● THE TASK:
Would you give all of the records again, exactly as they read?
============================================================
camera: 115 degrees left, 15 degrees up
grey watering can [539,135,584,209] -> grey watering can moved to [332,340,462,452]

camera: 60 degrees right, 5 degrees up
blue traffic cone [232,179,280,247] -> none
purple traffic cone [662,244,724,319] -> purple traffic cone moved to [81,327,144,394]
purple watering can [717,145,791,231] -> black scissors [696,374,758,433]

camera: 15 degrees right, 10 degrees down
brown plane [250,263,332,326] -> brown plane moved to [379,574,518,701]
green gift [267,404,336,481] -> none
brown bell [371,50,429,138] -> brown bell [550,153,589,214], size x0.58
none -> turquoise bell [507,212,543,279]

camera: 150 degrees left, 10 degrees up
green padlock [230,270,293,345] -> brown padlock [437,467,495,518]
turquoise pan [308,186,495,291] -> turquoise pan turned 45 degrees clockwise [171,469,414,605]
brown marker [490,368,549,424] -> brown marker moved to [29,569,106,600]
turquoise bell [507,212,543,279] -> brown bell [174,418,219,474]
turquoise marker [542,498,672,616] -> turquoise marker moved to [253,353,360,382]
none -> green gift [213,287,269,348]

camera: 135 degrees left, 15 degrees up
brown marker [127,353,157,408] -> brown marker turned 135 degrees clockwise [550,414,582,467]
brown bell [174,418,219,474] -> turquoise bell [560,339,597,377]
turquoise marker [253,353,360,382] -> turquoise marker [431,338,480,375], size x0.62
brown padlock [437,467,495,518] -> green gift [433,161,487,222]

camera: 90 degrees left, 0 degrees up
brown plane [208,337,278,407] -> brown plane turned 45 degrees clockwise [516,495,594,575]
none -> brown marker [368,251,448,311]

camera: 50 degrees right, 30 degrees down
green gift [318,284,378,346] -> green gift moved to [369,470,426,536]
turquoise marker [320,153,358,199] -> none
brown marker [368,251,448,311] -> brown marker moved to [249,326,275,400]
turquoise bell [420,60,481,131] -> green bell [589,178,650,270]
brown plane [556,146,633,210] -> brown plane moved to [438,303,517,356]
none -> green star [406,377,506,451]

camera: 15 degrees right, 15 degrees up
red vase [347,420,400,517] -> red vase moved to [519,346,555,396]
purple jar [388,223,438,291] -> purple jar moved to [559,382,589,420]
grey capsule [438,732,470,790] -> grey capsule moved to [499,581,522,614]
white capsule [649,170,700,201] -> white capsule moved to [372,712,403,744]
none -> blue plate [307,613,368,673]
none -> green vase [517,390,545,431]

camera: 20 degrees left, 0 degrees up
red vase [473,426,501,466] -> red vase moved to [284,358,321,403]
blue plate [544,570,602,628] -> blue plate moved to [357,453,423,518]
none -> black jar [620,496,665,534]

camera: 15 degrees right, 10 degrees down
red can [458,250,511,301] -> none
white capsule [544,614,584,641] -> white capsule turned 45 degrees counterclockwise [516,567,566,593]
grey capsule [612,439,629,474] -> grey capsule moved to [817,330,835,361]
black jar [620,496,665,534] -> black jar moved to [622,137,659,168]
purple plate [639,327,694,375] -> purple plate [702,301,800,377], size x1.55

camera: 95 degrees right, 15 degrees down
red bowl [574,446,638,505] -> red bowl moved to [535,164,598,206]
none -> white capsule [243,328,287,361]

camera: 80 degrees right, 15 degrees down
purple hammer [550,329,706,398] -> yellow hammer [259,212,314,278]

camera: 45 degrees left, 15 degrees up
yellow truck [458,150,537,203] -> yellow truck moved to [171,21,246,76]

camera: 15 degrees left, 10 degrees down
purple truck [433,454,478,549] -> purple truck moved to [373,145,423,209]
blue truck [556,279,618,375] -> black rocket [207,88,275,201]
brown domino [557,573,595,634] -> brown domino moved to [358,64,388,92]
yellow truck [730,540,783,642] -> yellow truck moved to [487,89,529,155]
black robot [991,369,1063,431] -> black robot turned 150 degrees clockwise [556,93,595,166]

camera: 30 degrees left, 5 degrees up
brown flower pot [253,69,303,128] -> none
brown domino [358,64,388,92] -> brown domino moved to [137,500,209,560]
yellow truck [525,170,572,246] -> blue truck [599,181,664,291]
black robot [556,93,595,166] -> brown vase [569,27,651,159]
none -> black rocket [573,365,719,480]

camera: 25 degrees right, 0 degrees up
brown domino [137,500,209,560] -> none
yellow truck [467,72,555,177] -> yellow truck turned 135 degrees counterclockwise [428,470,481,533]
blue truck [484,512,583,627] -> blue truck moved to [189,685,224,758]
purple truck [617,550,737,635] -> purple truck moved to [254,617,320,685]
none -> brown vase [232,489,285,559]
============================================================
● EXPECTED ANSWER:
camera: 115 degrees left, 15 degrees up
grey watering can [539,135,584,209] -> grey watering can moved to [332,340,462,452]

camera: 60 degrees right, 5 degrees up
blue traffic cone [232,179,280,247] -> none
purple traffic cone [662,244,724,319] -> purple traffic cone moved to [81,327,144,394]
purple watering can [717,145,791,231] -> black scissors [696,374,758,433]

camera: 15 degrees right, 10 degrees down
brown plane [250,263,332,326] -> brown plane moved to [379,574,518,701]
green gift [267,404,336,481] -> none
brown bell [371,50,429,138] -> brown bell [550,153,589,214], size x0.58
none -> turquoise bell [507,212,543,279]

camera: 150 degrees left, 10 degrees up
green padlock [230,270,293,345] -> brown padlock [437,467,495,518]
turquoise pan [308,186,495,291] -> turquoise pan turned 45 degrees clockwise [171,469,414,605]
brown marker [490,368,549,424] -> brown marker moved to [29,569,106,600]
turquoise bell [507,212,543,279] -> brown bell [174,418,219,474]
turquoise marker [542,498,672,616] -> turquoise marker moved to [253,353,360,382]
none -> green gift [213,287,269,348]

camera: 135 degrees left, 15 degrees up
brown marker [127,353,157,408] -> brown marker turned 135 degrees clockwise [550,414,582,467]
brown bell [174,418,219,474] -> turquoise bell [560,339,597,377]
turquoise marker [253,353,360,382] -> turquoise marker [431,338,480,375], size x0.62
brown padlock [437,467,495,518] -> green gift [433,161,487,222]

camera: 90 degrees left, 0 degrees up
brown plane [208,337,278,407] -> brown plane turned 45 degrees clockwise [516,495,594,575]
none -> brown marker [368,251,448,311]

camera: 50 degrees right, 30 degrees down
green gift [318,284,378,346] -> green gift moved to [369,470,426,536]
turquoise marker [320,153,358,199] -> none
brown marker [368,251,448,311] -> brown marker moved to [249,326,275,400]
turquoise bell [420,60,481,131] -> green bell [589,178,650,270]
brown plane [556,146,633,210] -> brown plane moved to [438,303,517,356]
none -> green star [406,377,506,451]

camera: 15 degrees right, 15 degrees up
red vase [347,420,400,517] -> red vase moved to [519,346,555,396]
purple jar [388,223,438,291] -> purple jar moved to [559,382,589,420]
grey capsule [438,732,470,790] -> grey capsule moved to [499,581,522,614]
white capsule [649,170,700,201] -> white capsule moved to [372,712,403,744]
none -> blue plate [307,613,368,673]
none -> green vase [517,390,545,431]

camera: 20 degrees left, 0 degrees up
red vase [473,426,501,466] -> red vase moved to [284,358,321,403]
blue plate [544,570,602,628] -> blue plate moved to [357,453,423,518]
none -> black jar [620,496,665,534]

camera: 15 degrees right, 10 degrees down
red can [458,250,511,301] -> none
white capsule [544,614,584,641] -> white capsule turned 45 degrees counterclockwise [516,567,566,593]
grey capsule [612,439,629,474] -> grey capsule moved to [817,330,835,361]
black jar [620,496,665,534] -> black jar moved to [622,137,659,168]
purple plate [639,327,694,375] -> purple plate [702,301,800,377], size x1.55

camera: 95 degrees right, 15 degrees down
red bowl [574,446,638,505] -> red bowl moved to [535,164,598,206]
none -> white capsule [243,328,287,361]

camera: 80 degrees right, 15 degrees down
purple hammer [550,329,706,398] -> yellow hammer [259,212,314,278]

camera: 45 degrees left, 15 degrees up
yellow truck [458,150,537,203] -> yellow truck moved to [171,21,246,76]

camera: 15 degrees left, 10 degrees down
purple truck [433,454,478,549] -> purple truck moved to [373,145,423,209]
blue truck [556,279,618,375] -> black rocket [207,88,275,201]
brown domino [557,573,595,634] -> brown domino moved to [358,64,388,92]
yellow truck [730,540,783,642] -> yellow truck moved to [487,89,529,155]
black robot [991,369,1063,431] -> black robot turned 150 degrees clockwise [556,93,595,166]

camera: 30 degrees left, 5 degrees up
brown flower pot [253,69,303,128] -> none
brown domino [358,64,388,92] -> brown domino moved to [137,500,209,560]
yellow truck [525,170,572,246] -> blue truck [599,181,664,291]
black robot [556,93,595,166] -> brown vase [569,27,651,159]
none -> black rocket [573,365,719,480]

camera: 25 degrees right, 0 degrees up
brown domino [137,500,209,560] -> none
yellow truck [467,72,555,177] -> yellow truck turned 135 degrees counterclockwise [428,470,481,533]
blue truck [484,512,583,627] -> blue truck moved to [189,685,224,758]
purple truck [617,550,737,635] -> purple truck moved to [254,617,320,685]
none -> brown vase [232,489,285,559]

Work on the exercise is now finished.